::: Material provided :::
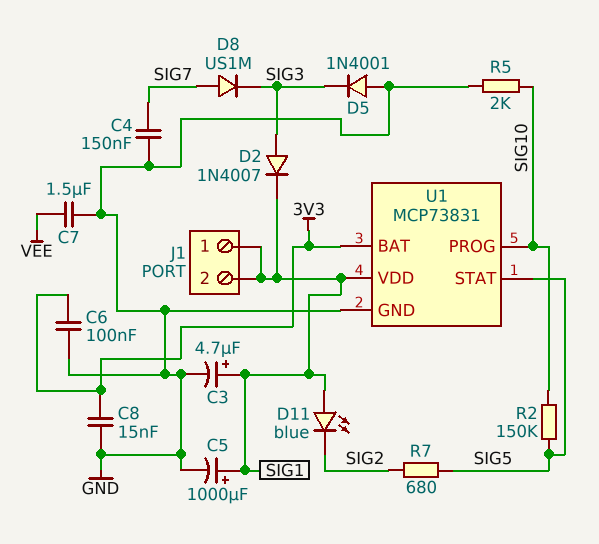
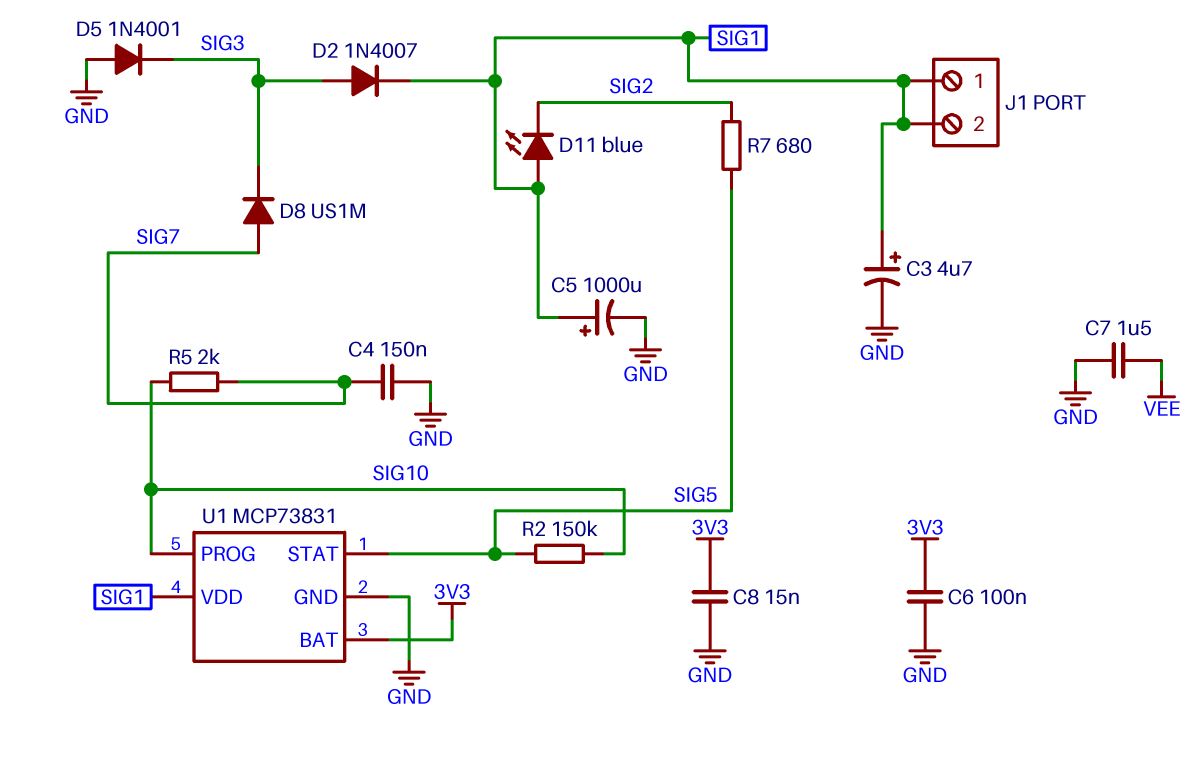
R5: 2k (GND, SIG10) -> 2k (SIG7, SIG10)

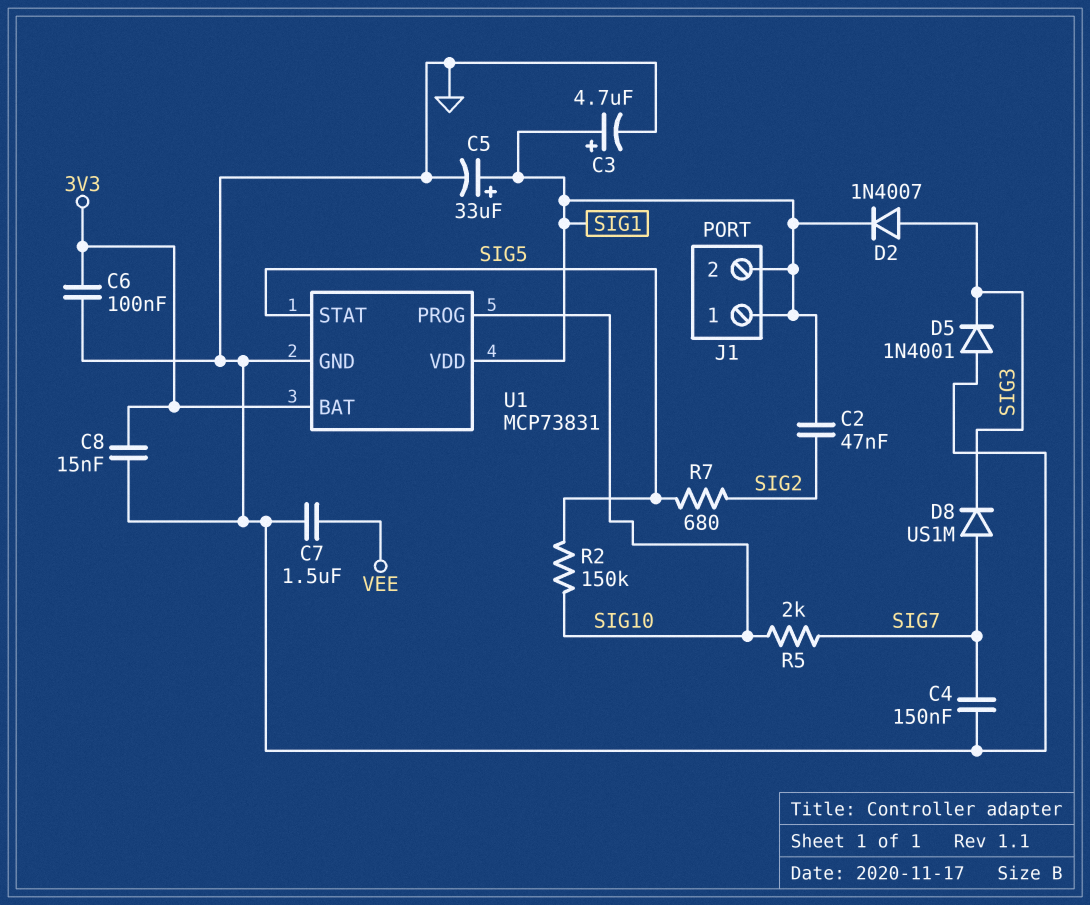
C2: none -> 47nF (SIG1, SIG2)
C5: 1000uF (plus SIG1, minus GND) -> 33uF (plus SIG1, minus GND)
D11: LED blue (A SIG1, K SIG2) -> none

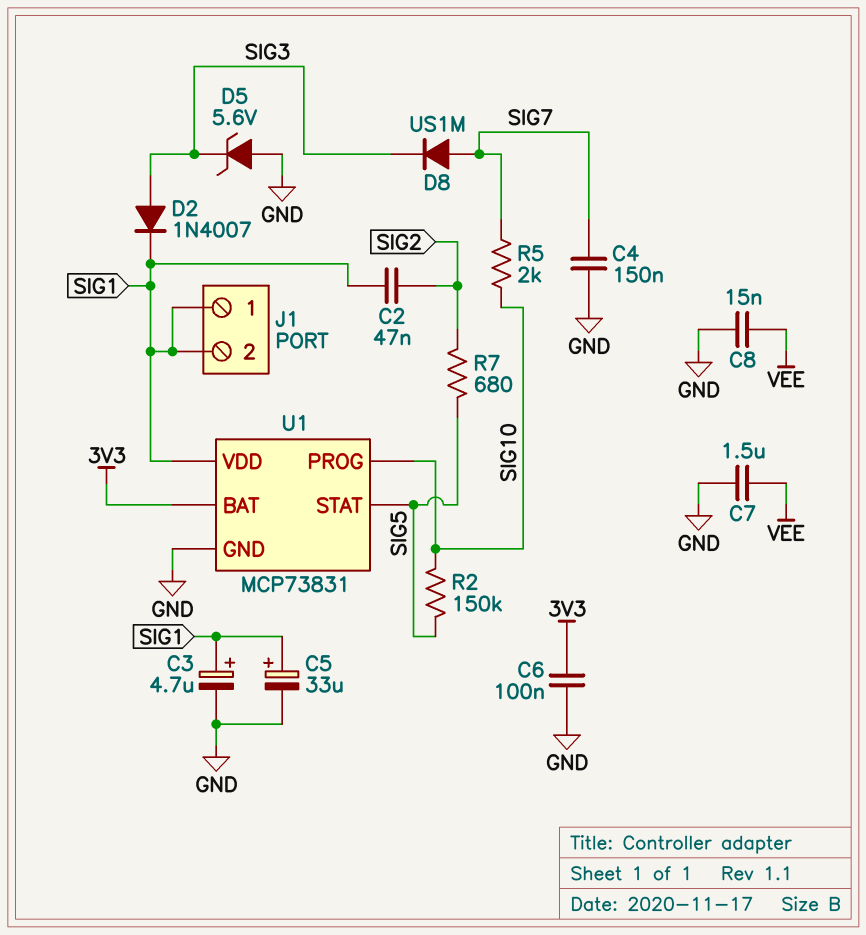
C8: 15nF (3V3, GND) -> 15nF (GND, VEE)
D5: diode 1N4001 (A GND, K SIG3) -> zener 5.6V (A GND, K SIG3)

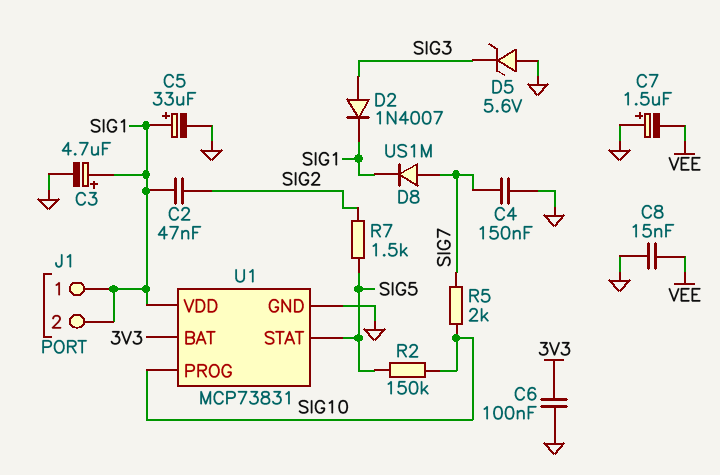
C7: 1.5uF (GND, VEE) -> 1.5uF (plus GND, minus VEE)
D8: diode US1M (A SIG7, K SIG3) -> diode US1M (A SIG7, K SIG1)
R7: 680 (SIG2, SIG5) -> 1.5k (SIG2, SIG5)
:::
- [Task requirements] Copy out every line in the entries above that holds "plus".

- [Reply to the task]
C5: 1000uF (plus SIG1, minus GND) -> 33uF (plus SIG1, minus GND)
C7: 1.5uF (GND, VEE) -> 1.5uF (plus GND, minus VEE)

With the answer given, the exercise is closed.